------ Study material ------
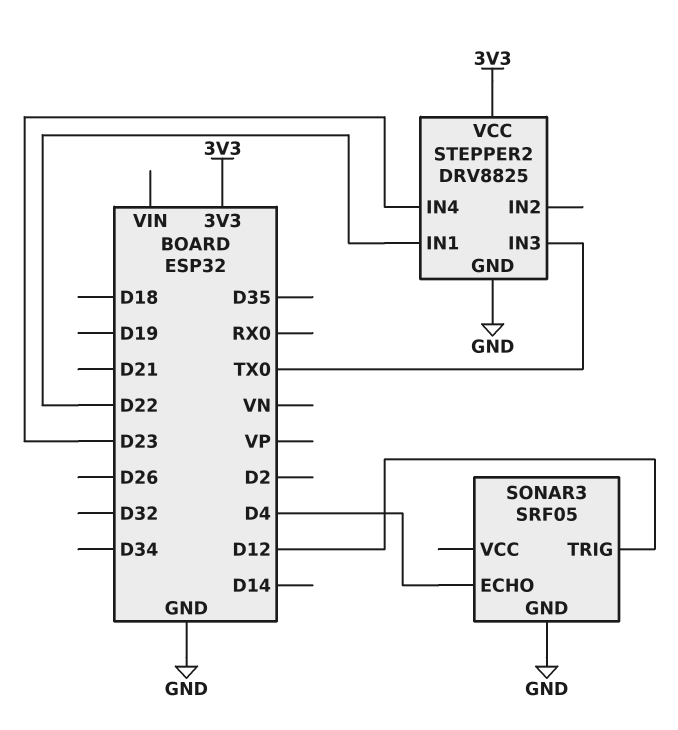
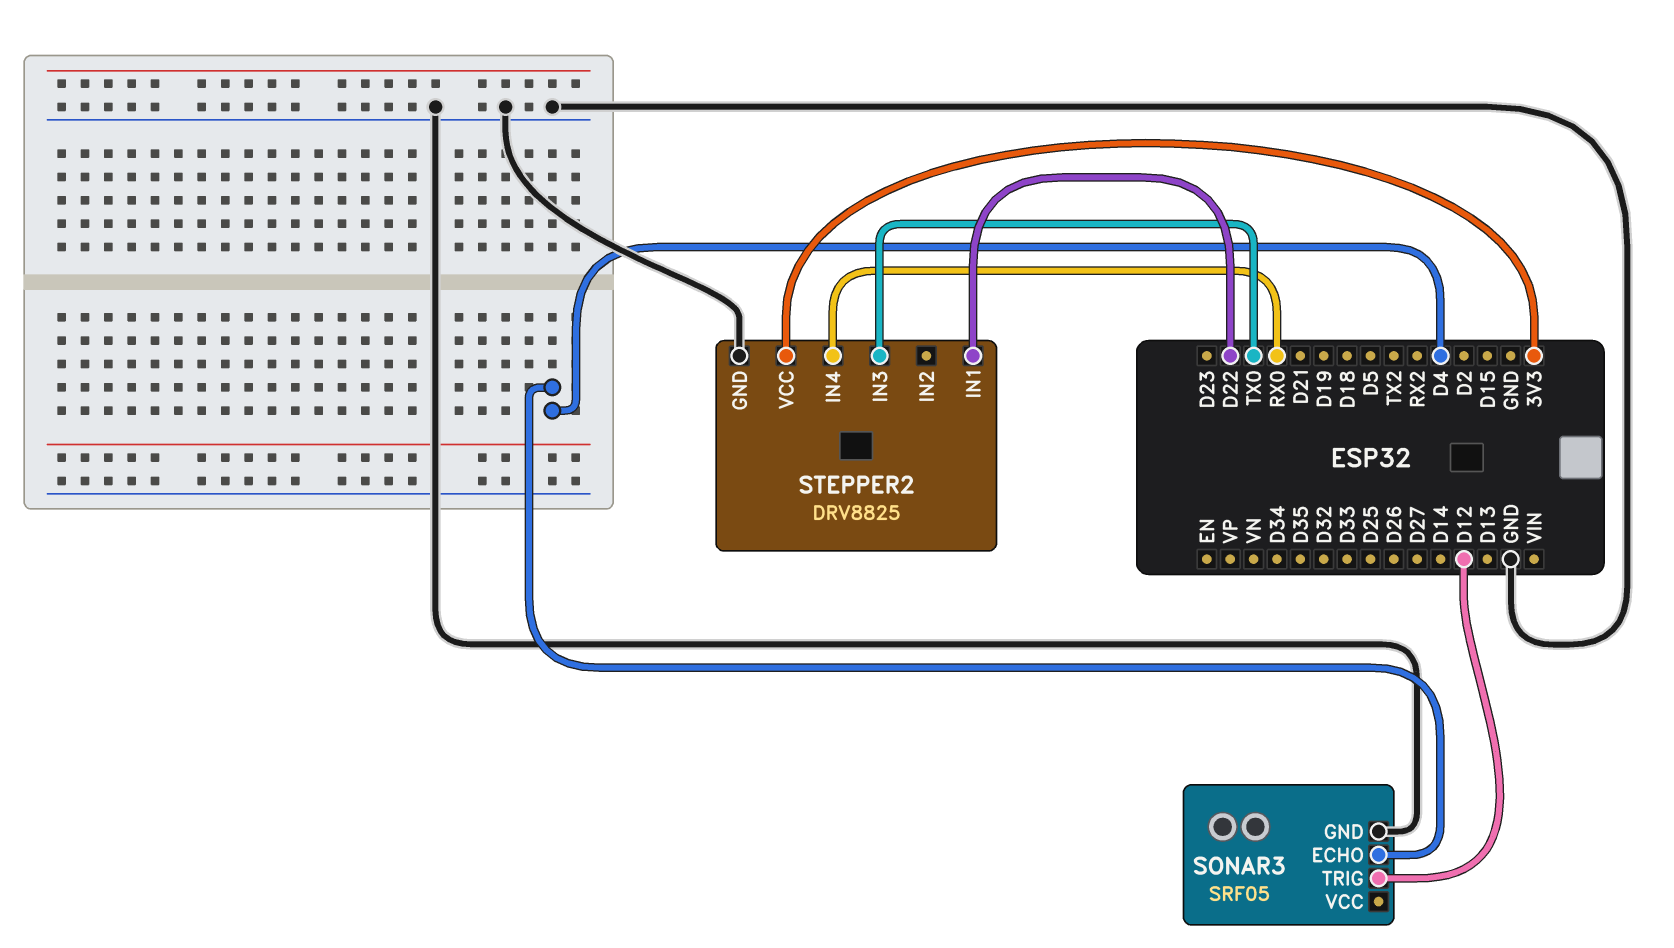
STEPPER2 pin IN4: D23 -> RX0

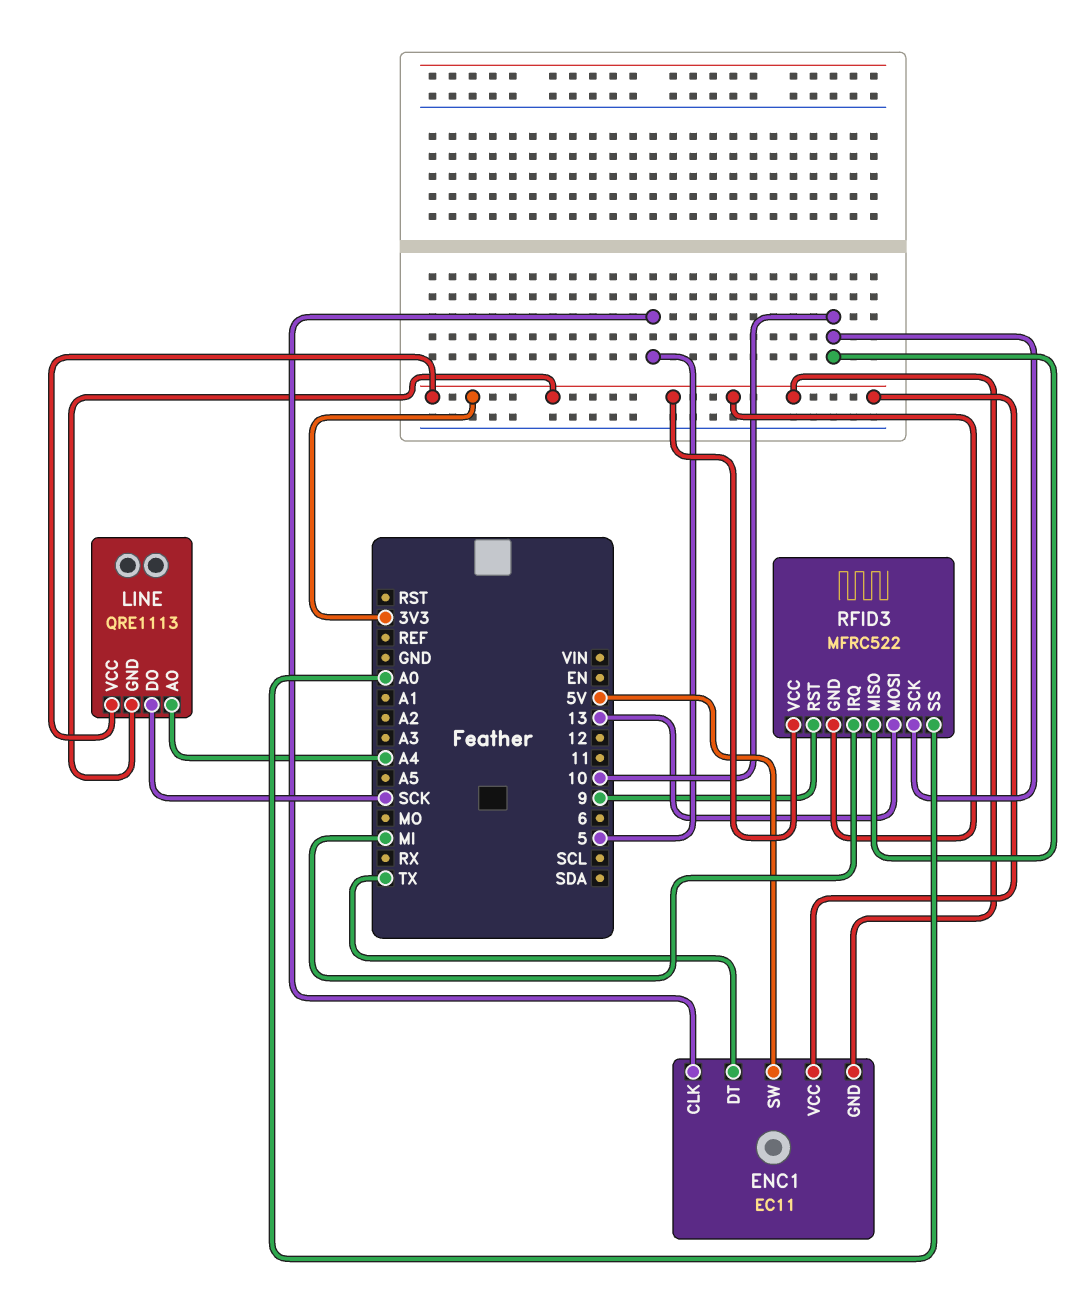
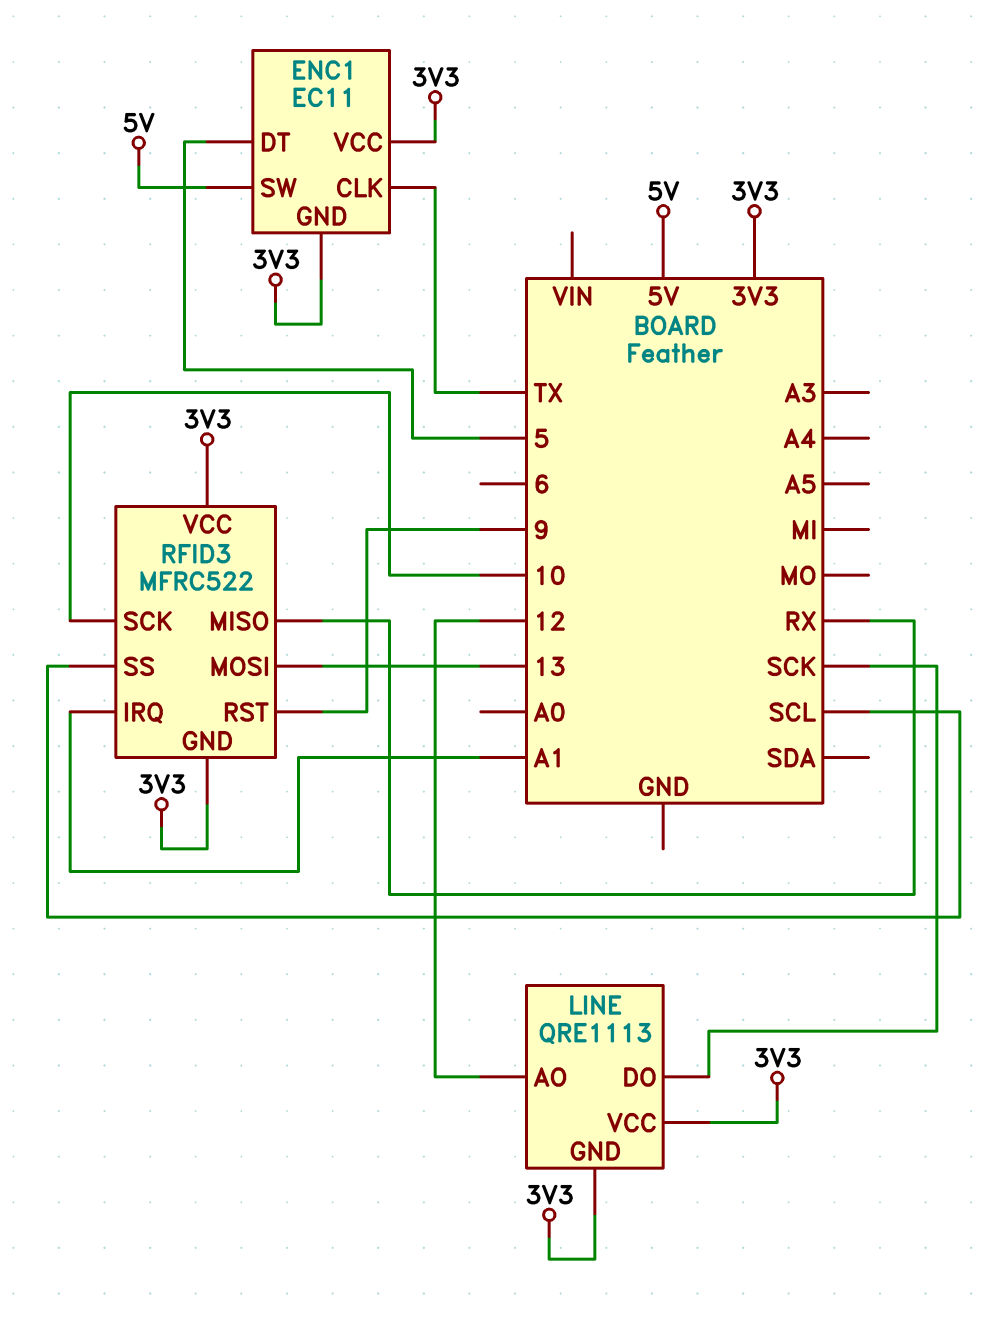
ENC1 pin CLK: 5 -> TX
ENC1 pin DT: TX -> 5
LINE pin AO: A4 -> 12
RFID3 pin IRQ: MI -> A1
RFID3 pin MISO: 10 -> RX
RFID3 pin SS: A0 -> SCL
------
What is being asked
Before you return the listing, strip out its pictures; all else must match exactly.

Answer to this exercise
STEPPER2 pin IN4: D23 -> RX0

ENC1 pin CLK: 5 -> TX
ENC1 pin DT: TX -> 5
LINE pin AO: A4 -> 12
RFID3 pin IRQ: MI -> A1
RFID3 pin MISO: 10 -> RX
RFID3 pin SS: A0 -> SCL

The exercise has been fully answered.